— TASK DATA —
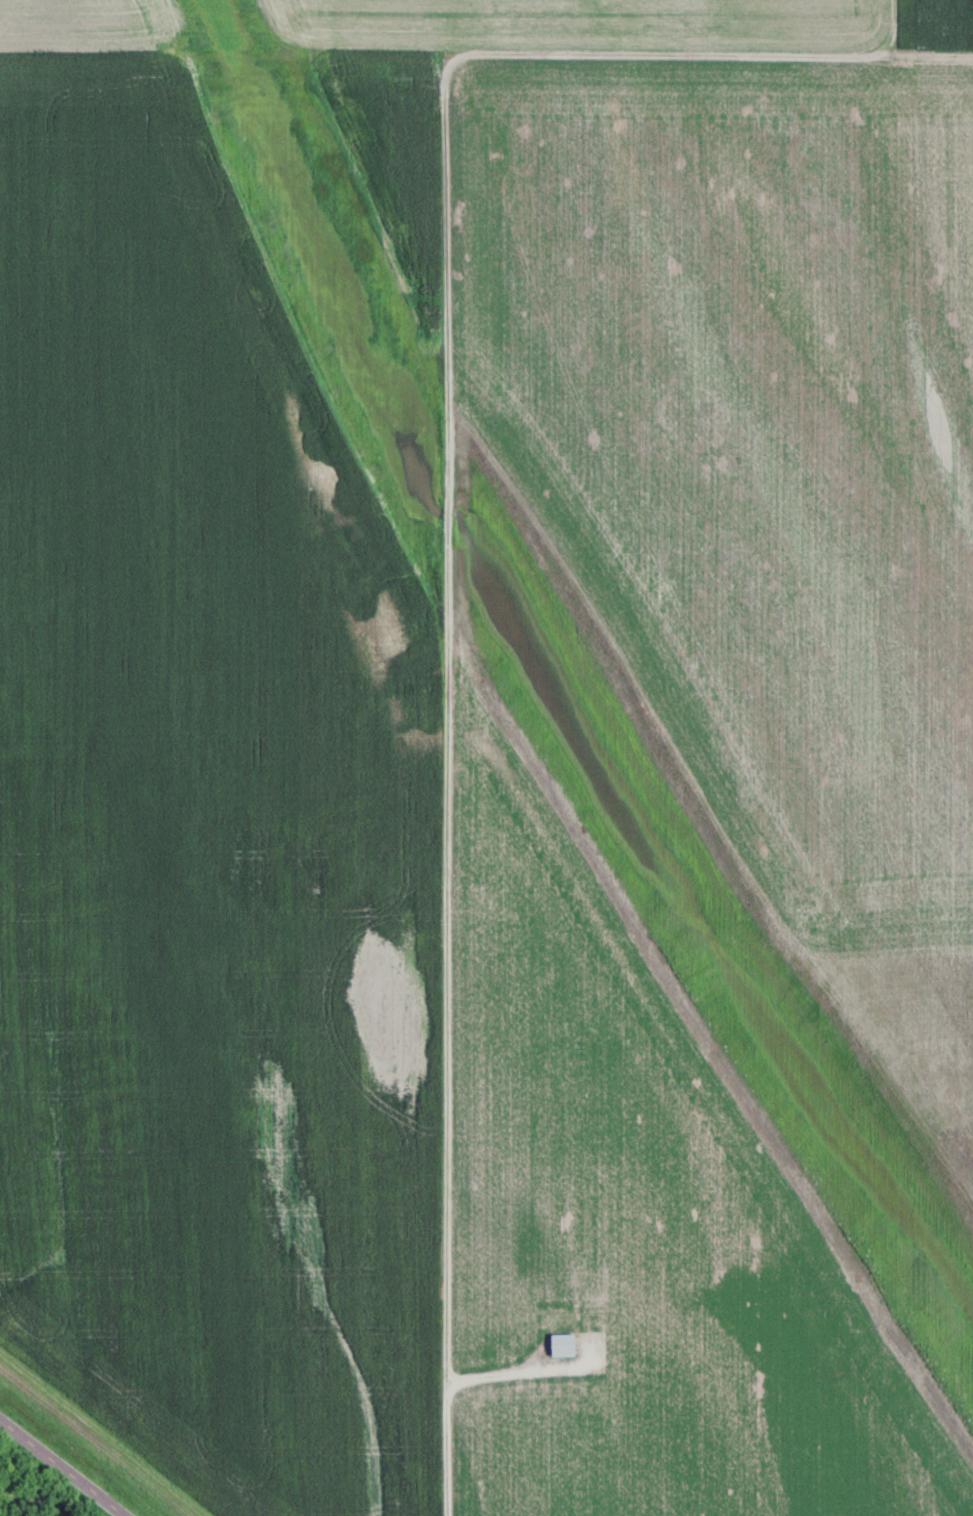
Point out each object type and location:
crop: (941, 26)
crop: (421, 28)
crop: (715, 499)
crop: (225, 771)
crop: (717, 1223)
building: (566, 1347)
road: (58, 1470)
river: (0, 1515)

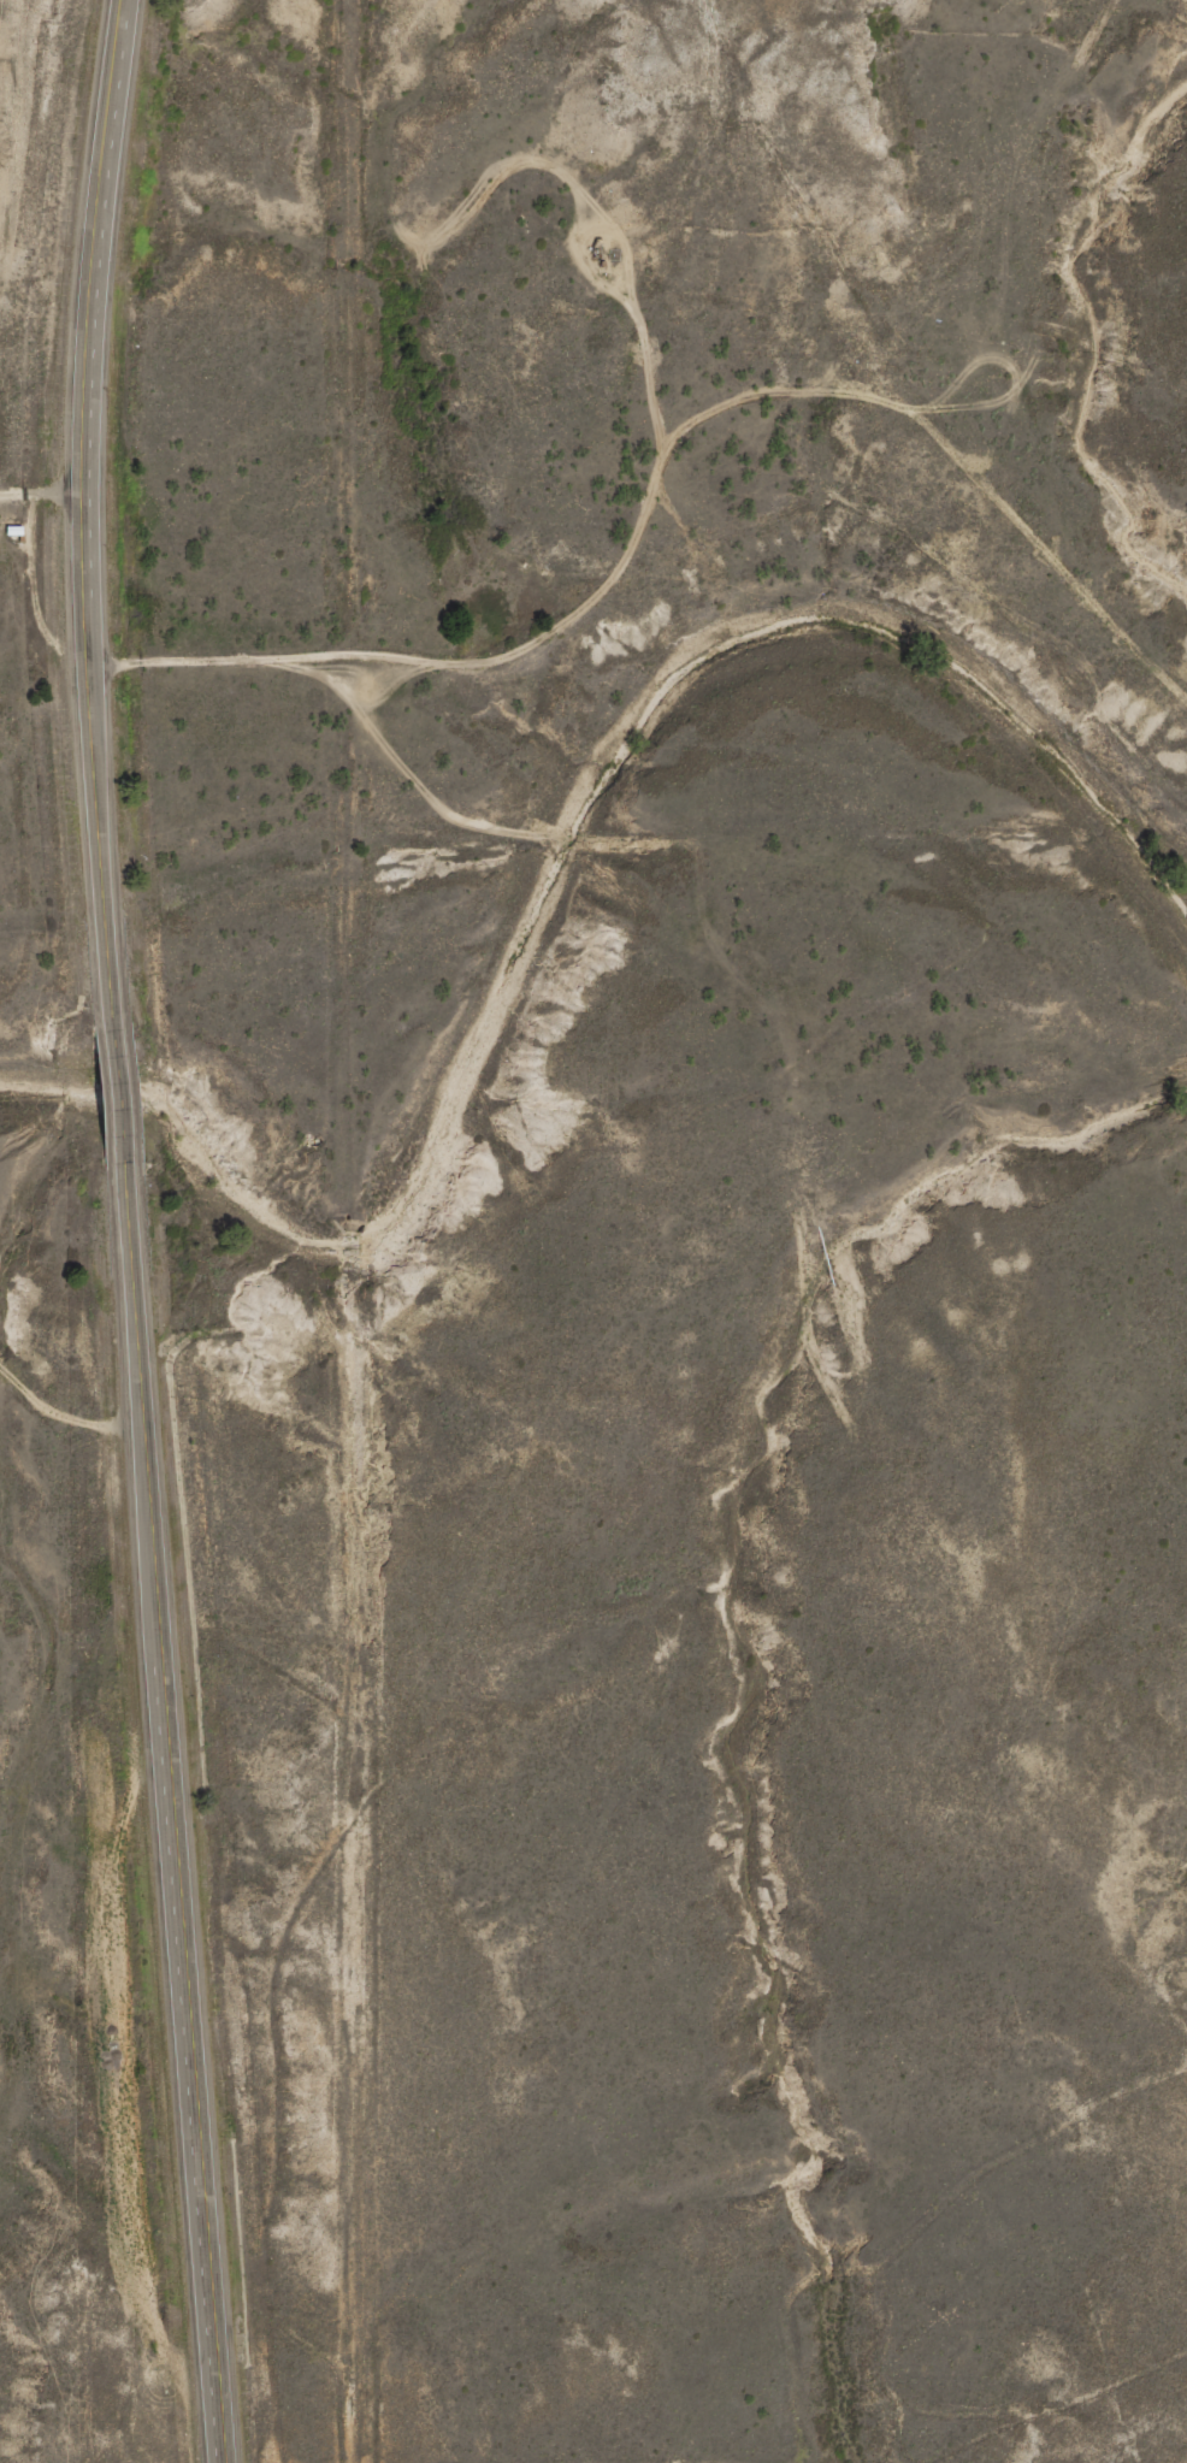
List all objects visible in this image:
road: (679, 467)
road: (84, 512)
river: (568, 864)
road: (119, 1101)
road: (174, 1819)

— AIM OF THE EXERCISE —
An exact copy of each entry is required, minus the pictures.

— RESULT —
Point out each object type and location:
crop: (941, 26)
crop: (421, 28)
crop: (715, 499)
crop: (225, 771)
crop: (717, 1223)
building: (566, 1347)
road: (58, 1470)
river: (0, 1515)

List all objects visible in this image:
road: (679, 467)
road: (84, 512)
river: (568, 864)
road: (119, 1101)
road: (174, 1819)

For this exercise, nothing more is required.